**Brief**
Every line from the one bearing "C2: 15pF (ALARM, GND) -> 15pF (GND, XI)" through the last line of the entries should be printed exactly, with no other output.

**Exercise input**

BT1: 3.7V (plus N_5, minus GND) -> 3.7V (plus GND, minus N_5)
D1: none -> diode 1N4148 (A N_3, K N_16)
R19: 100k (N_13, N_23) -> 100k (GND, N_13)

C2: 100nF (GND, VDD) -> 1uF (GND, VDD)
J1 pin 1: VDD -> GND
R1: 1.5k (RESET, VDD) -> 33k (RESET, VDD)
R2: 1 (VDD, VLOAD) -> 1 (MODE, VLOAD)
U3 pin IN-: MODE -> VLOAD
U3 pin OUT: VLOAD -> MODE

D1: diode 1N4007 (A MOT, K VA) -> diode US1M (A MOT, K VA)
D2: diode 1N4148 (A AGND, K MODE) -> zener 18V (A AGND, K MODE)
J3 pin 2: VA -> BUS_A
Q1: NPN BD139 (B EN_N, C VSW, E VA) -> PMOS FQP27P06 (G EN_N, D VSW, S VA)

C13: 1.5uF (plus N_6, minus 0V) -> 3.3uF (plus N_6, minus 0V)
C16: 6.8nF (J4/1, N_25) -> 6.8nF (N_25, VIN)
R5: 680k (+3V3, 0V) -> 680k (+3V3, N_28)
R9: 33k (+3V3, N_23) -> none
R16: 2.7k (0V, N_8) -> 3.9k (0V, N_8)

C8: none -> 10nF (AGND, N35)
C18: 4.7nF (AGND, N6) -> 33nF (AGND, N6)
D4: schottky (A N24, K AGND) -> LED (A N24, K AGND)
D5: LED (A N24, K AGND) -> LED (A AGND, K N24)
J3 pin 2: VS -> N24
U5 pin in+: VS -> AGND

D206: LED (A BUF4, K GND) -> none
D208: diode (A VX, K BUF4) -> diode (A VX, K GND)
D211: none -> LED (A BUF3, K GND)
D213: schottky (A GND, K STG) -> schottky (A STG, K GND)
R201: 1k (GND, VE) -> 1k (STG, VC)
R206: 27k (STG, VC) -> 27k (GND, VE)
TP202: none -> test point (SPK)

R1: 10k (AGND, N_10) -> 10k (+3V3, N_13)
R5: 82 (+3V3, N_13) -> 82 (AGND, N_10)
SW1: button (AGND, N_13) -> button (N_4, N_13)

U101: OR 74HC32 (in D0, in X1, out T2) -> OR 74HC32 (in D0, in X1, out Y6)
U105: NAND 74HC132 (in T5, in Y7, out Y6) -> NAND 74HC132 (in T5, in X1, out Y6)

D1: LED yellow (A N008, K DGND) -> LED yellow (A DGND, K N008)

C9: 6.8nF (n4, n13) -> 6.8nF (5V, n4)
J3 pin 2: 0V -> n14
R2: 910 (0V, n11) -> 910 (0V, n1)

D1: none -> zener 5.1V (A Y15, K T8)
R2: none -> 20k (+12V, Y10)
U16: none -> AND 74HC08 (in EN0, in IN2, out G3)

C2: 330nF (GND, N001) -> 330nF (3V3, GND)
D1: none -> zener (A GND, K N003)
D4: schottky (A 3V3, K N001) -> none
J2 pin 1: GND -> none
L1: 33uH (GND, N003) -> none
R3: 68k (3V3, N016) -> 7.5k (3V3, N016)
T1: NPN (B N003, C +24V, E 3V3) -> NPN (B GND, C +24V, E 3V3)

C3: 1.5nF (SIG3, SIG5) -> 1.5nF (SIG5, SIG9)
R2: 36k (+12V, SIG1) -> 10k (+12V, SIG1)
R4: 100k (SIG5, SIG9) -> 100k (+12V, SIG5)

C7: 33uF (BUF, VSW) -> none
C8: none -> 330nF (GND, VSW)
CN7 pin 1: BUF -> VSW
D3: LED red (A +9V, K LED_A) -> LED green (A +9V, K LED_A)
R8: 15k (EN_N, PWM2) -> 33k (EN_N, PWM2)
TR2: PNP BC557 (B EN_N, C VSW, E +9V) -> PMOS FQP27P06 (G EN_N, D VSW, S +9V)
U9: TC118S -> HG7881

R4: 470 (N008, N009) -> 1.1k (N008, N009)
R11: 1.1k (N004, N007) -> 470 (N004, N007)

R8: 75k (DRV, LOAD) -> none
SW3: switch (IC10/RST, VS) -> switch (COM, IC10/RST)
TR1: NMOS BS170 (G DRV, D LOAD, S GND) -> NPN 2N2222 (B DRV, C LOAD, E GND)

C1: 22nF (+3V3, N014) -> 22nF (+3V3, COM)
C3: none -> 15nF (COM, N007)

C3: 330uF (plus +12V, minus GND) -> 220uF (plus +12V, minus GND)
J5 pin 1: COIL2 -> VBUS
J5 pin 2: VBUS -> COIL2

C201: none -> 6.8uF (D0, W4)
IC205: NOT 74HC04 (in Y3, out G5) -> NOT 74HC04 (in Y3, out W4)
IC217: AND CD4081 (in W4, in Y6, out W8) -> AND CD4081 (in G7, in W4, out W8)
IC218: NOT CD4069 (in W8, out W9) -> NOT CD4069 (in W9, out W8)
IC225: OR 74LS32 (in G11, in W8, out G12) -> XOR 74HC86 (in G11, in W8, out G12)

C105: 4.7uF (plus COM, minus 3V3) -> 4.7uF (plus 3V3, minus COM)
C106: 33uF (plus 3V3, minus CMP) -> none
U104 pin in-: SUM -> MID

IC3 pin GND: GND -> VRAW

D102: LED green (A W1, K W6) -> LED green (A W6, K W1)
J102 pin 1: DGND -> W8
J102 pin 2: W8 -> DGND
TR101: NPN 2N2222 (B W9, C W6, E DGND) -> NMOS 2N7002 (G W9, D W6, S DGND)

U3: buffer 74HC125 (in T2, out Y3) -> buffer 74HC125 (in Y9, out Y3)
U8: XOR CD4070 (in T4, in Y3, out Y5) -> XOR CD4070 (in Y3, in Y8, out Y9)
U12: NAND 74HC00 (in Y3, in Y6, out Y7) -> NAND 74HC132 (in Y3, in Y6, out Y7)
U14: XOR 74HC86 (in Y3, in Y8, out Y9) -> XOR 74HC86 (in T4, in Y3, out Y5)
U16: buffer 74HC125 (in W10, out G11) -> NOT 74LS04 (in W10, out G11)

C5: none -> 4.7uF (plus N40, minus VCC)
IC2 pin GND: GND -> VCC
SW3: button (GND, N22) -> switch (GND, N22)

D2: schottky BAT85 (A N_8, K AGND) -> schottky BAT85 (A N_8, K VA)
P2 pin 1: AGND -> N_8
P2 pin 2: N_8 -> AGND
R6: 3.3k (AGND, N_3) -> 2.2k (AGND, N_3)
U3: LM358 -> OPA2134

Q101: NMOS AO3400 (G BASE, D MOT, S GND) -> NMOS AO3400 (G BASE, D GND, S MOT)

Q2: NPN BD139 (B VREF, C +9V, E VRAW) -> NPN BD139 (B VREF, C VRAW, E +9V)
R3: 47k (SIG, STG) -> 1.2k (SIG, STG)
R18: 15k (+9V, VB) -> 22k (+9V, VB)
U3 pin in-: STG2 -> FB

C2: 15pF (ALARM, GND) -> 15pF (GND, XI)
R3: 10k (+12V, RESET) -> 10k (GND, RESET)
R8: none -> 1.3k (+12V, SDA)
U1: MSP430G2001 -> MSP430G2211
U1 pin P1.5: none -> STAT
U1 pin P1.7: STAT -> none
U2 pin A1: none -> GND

**Task solution**
C2: 15pF (ALARM, GND) -> 15pF (GND, XI)
R3: 10k (+12V, RESET) -> 10k (GND, RESET)
R8: none -> 1.3k (+12V, SDA)
U1: MSP430G2001 -> MSP430G2211
U1 pin P1.5: none -> STAT
U1 pin P1.7: STAT -> none
U2 pin A1: none -> GND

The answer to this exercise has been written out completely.